Before-and-after object lists
%%

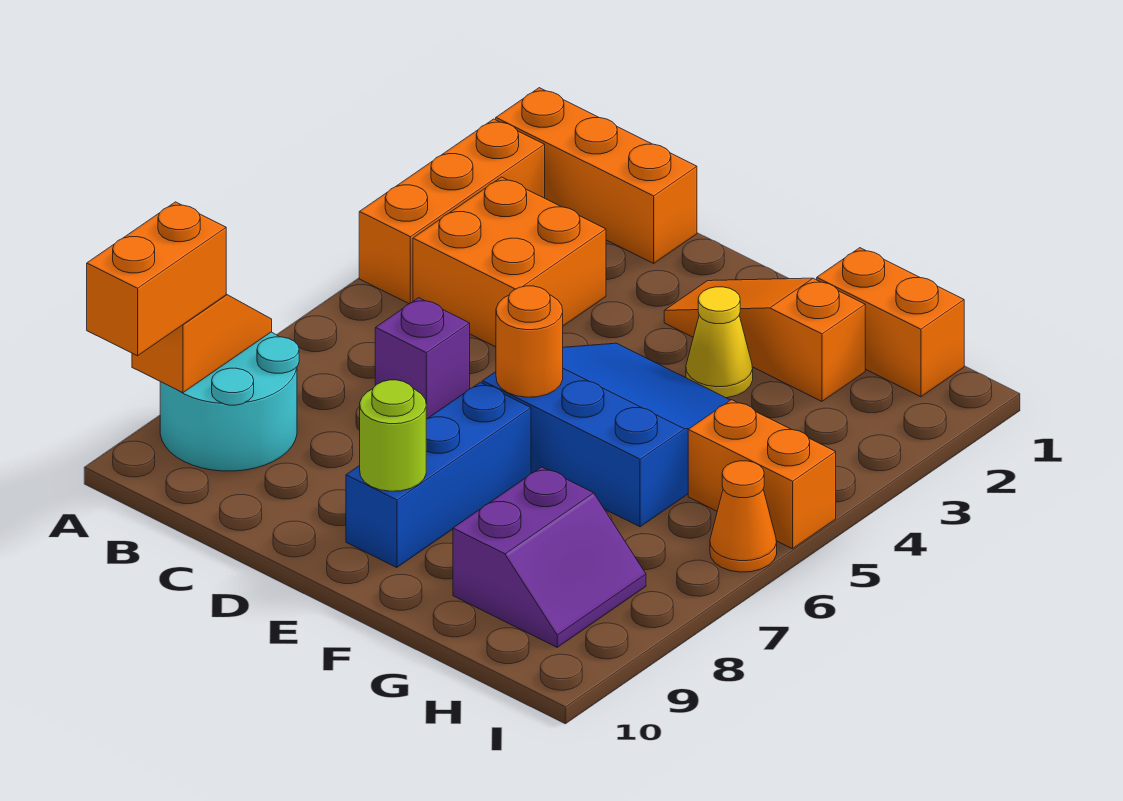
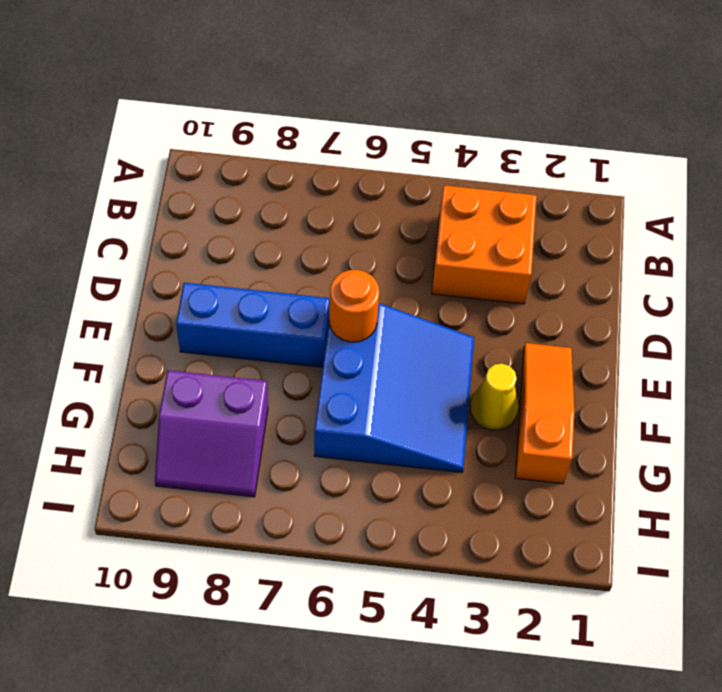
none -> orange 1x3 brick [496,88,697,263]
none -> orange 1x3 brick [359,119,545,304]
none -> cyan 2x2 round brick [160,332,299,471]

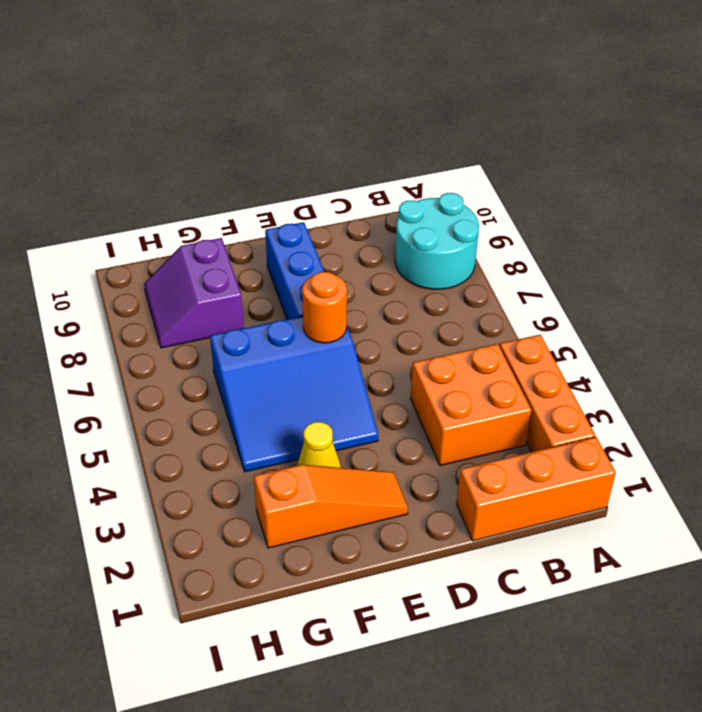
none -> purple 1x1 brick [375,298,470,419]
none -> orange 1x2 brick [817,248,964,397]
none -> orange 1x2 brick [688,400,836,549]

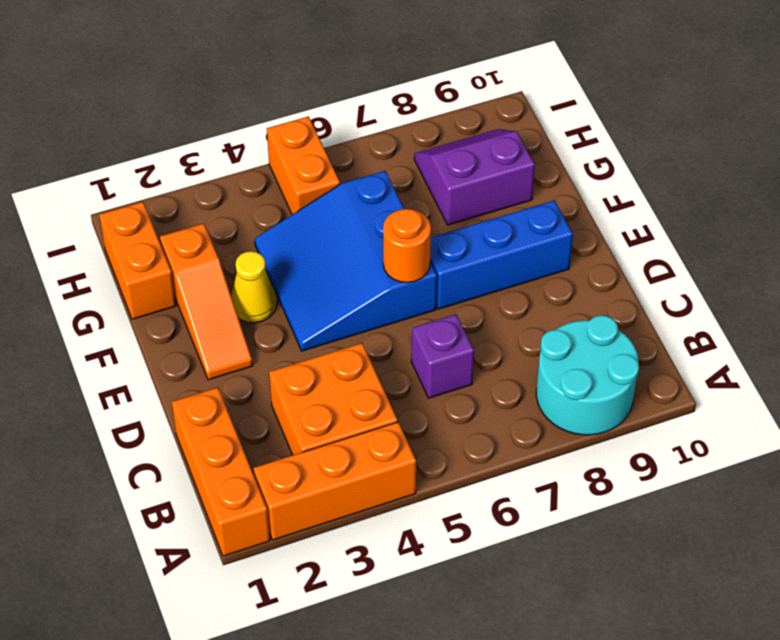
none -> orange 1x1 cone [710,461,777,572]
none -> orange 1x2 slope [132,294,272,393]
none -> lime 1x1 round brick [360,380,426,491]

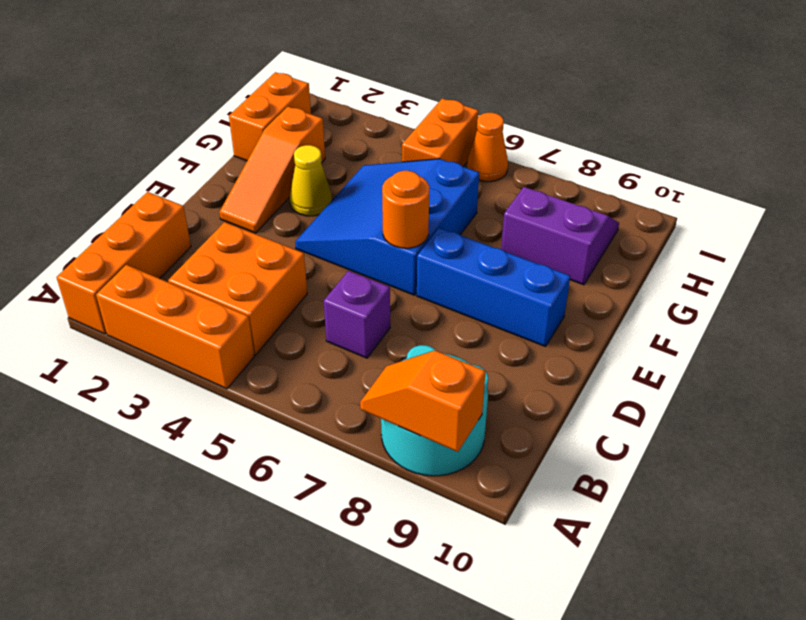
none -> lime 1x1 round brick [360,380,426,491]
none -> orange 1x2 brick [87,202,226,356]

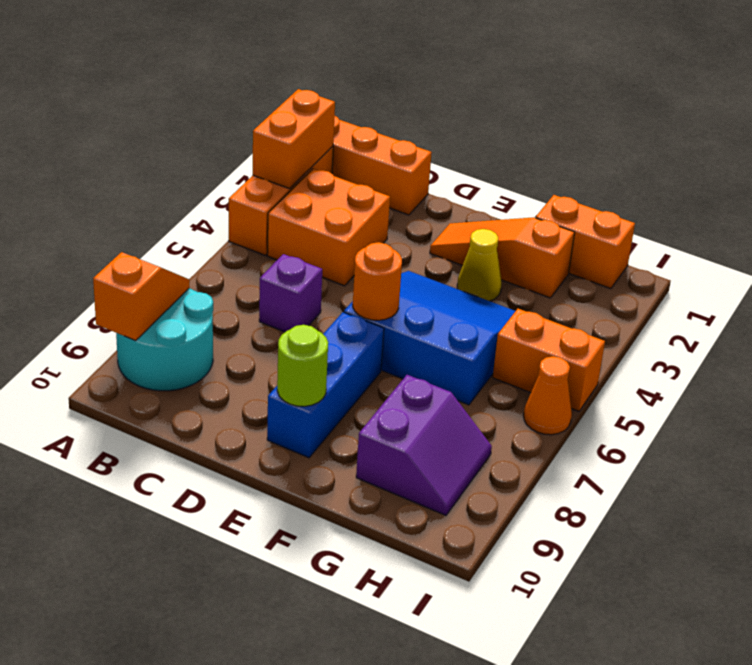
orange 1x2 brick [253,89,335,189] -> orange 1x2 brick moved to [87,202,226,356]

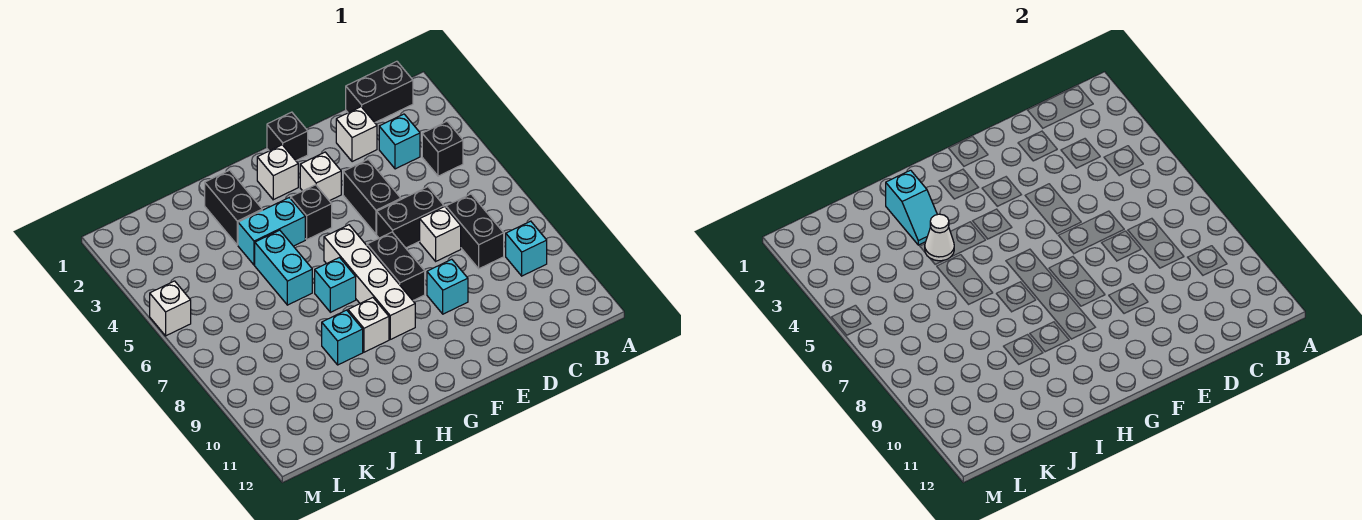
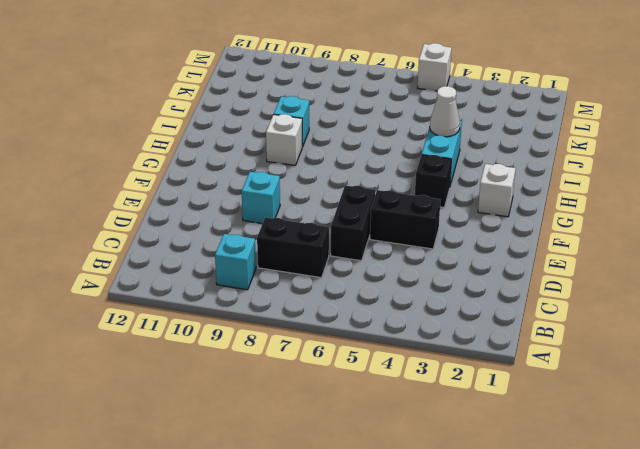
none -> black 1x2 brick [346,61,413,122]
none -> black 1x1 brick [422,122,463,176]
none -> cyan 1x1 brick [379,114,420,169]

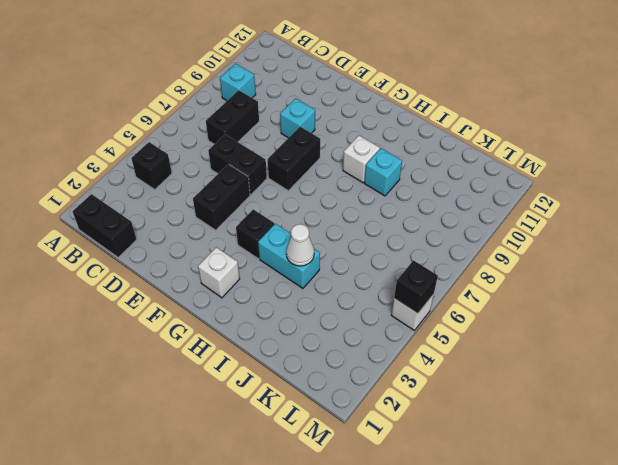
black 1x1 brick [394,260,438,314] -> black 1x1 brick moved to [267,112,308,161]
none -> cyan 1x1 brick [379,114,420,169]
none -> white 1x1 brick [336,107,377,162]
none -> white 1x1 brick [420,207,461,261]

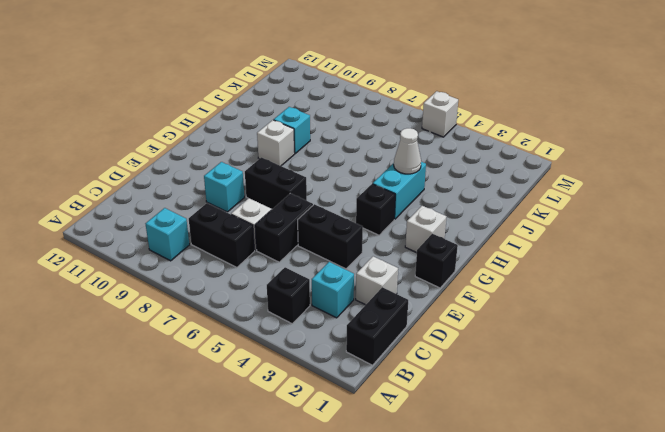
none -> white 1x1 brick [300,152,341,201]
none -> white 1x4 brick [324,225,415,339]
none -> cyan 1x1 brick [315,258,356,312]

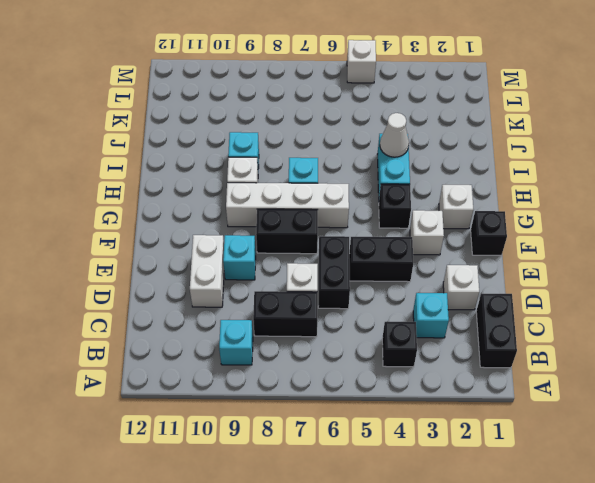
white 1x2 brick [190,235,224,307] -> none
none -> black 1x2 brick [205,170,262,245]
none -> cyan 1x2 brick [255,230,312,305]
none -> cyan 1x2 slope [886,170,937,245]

%%

Since the pictures are not part of the copy, please transcribe only the lines above from the one with "none -> orange 1x1 cone [710,461,777,572]" through the one with "none -> white 1x1 brick [336,107,377,162]", exactly and with both ends.

▶ THE COMPLETED TASK:
none -> orange 1x1 cone [710,461,777,572]
none -> orange 1x2 slope [132,294,272,393]
none -> lime 1x1 round brick [360,380,426,491]

none -> lime 1x1 round brick [360,380,426,491]
none -> orange 1x2 brick [87,202,226,356]

orange 1x2 brick [253,89,335,189] -> orange 1x2 brick moved to [87,202,226,356]

none -> black 1x2 brick [346,61,413,122]
none -> black 1x1 brick [422,122,463,176]
none -> cyan 1x1 brick [379,114,420,169]

black 1x1 brick [394,260,438,314] -> black 1x1 brick moved to [267,112,308,161]
none -> cyan 1x1 brick [379,114,420,169]
none -> white 1x1 brick [336,107,377,162]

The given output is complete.